■ Prompt ■
Only the lines from the line that contains "none -> white round brick J7 level 2" through the final line of the entries below belong in your answer, copied exactly and without pictures.

■ Data to use ■
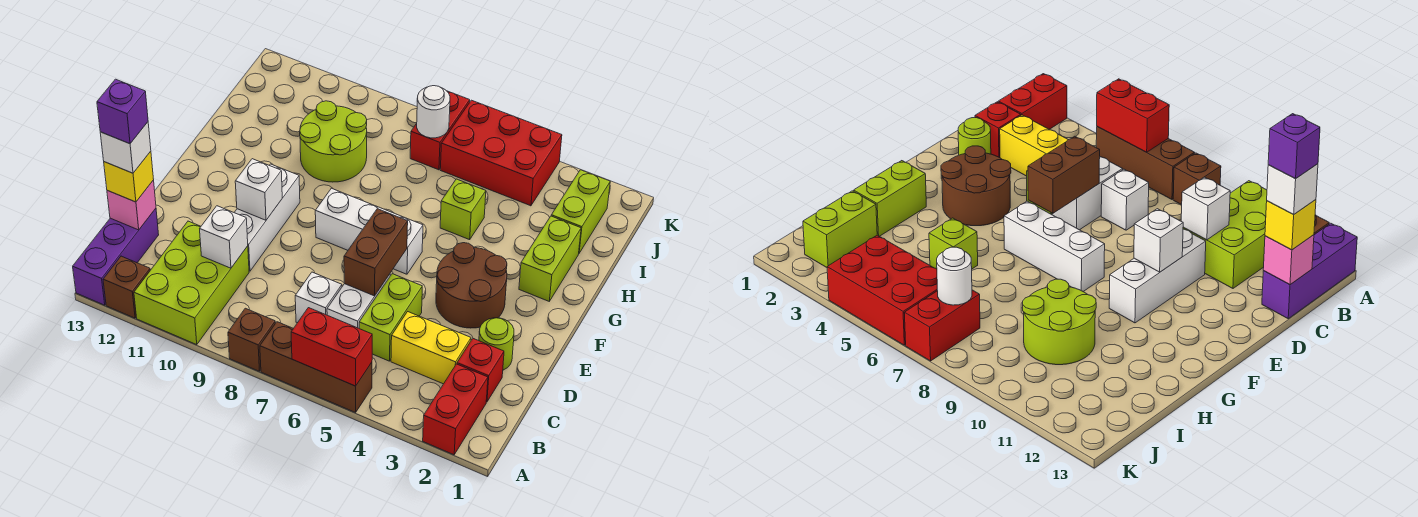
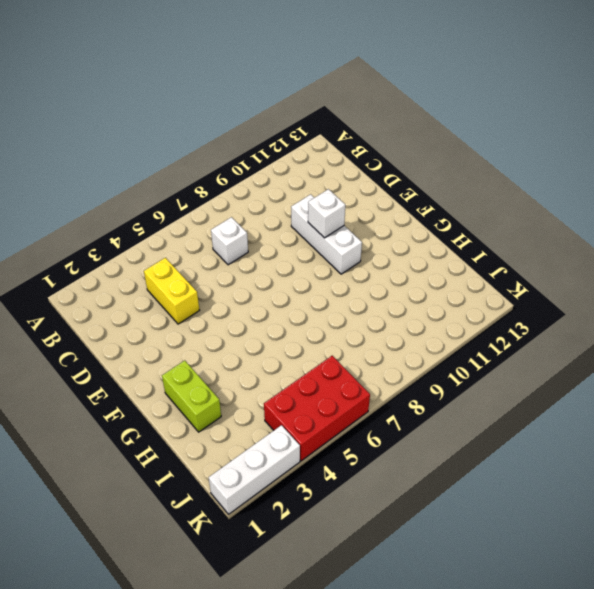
yellow brick C4:D4 level 1 -> yellow brick C3:C4 level 1
white brick K1:K3 level 1 -> white brick F6:F8 level 1
none -> red brick A2:B2 level 1
none -> brown brick A5:A7 level 1
none -> brown brick A8 level 1
none -> lime brick A10:C11 level 1

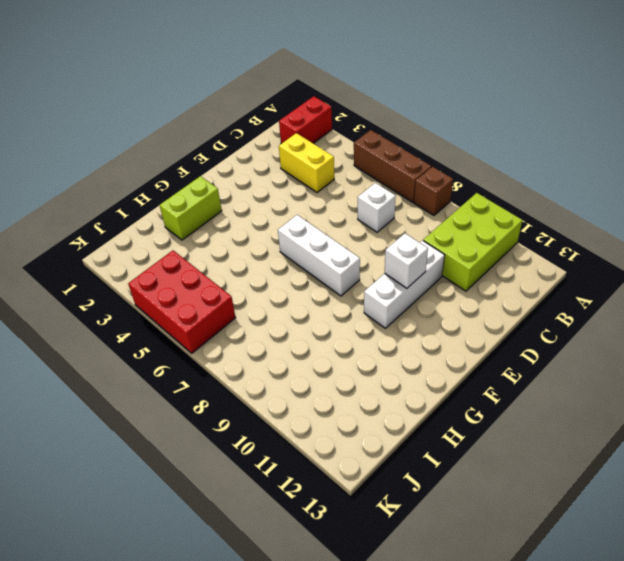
none -> brown brick A12 level 1
none -> purple brick A13:C13 level 1
none -> red brick C2 level 1
none -> lime brick C5:D5 level 1

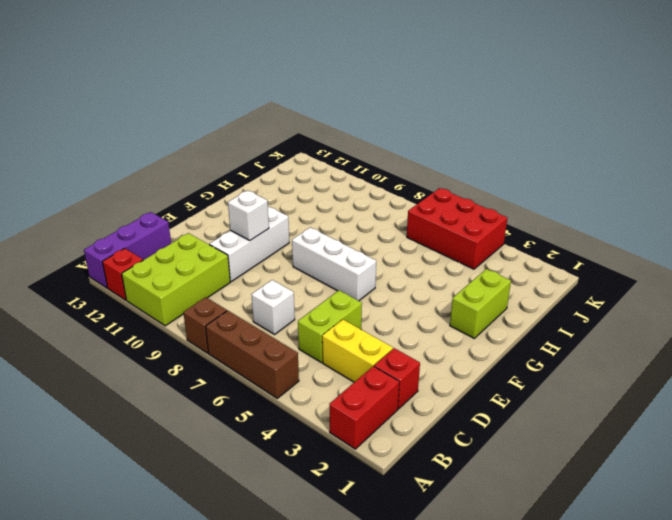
red brick A12 level 1 -> brown brick A12 level 1
none -> white brick C6:D6 level 1
none -> lime round brick D2 level 1
none -> brown round brick E3:F4 level 1
none -> lime brick H5 level 1

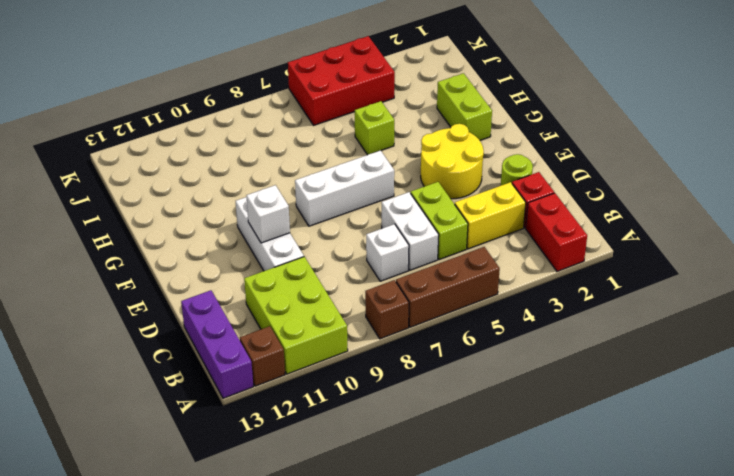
yellow round brick E3:F4 level 1 -> brown round brick E3:F4 level 1
none -> lime round brick H9:I10 level 1
none -> lime brick I2:J2 level 1
none -> red brick J7:K7 level 1
none -> red brick A5:A6 level 2

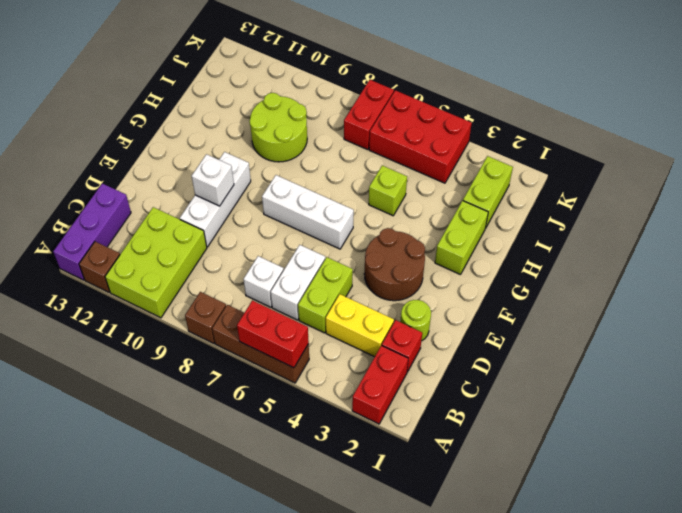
none -> white brick C10 level 2
none -> pink brick C13 level 2
none -> brown brick D6:E6 level 2
none -> white round brick J7 level 2

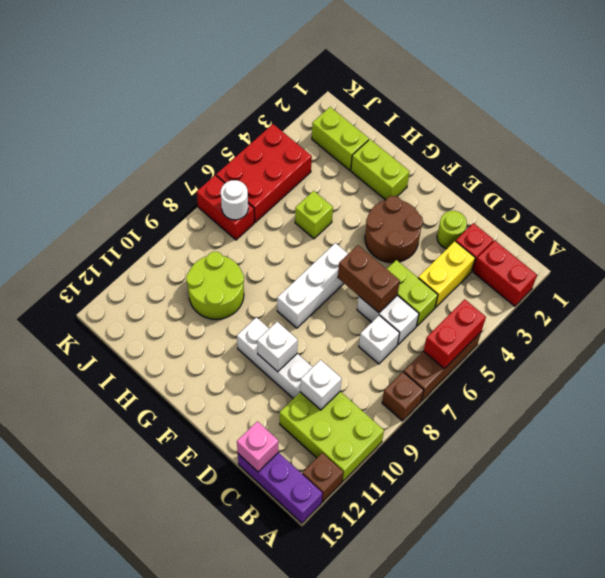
none -> yellow brick C13 level 3
none -> white brick C13 level 4
none -> purple brick C13 level 5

■ Solution to the exercise ■
none -> white round brick J7 level 2

none -> yellow brick C13 level 3
none -> white brick C13 level 4
none -> purple brick C13 level 5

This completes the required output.